Spatial reasoning data
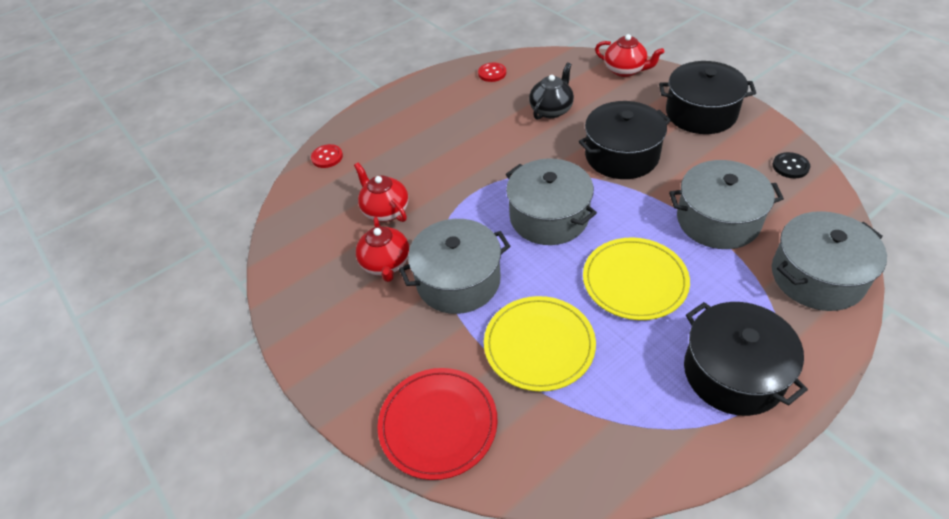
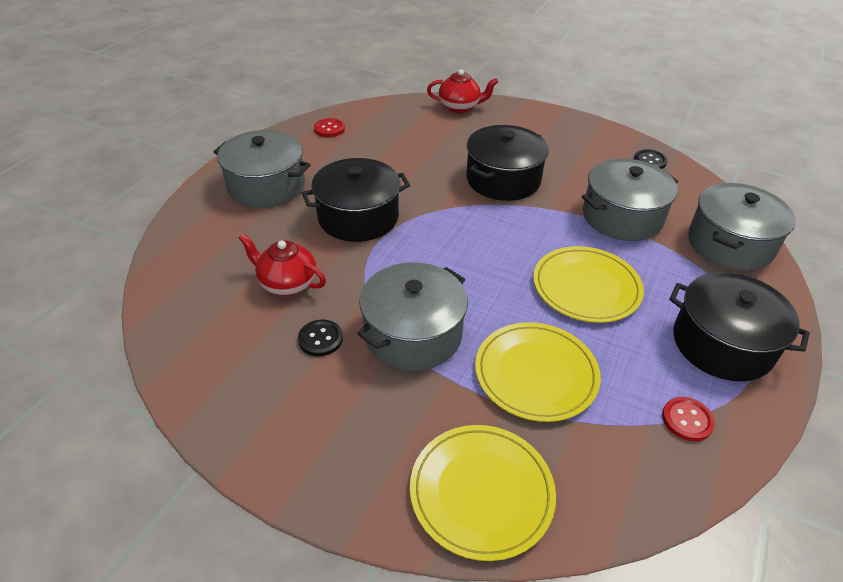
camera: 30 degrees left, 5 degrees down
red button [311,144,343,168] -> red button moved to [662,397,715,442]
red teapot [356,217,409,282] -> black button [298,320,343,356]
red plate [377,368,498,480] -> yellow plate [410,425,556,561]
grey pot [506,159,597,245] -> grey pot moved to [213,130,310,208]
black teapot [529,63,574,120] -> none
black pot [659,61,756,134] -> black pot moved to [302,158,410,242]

**Work to complete**
The word "teapot" appears in some lines of the records. Please work out how many and reply with that number only.

**Reply**
2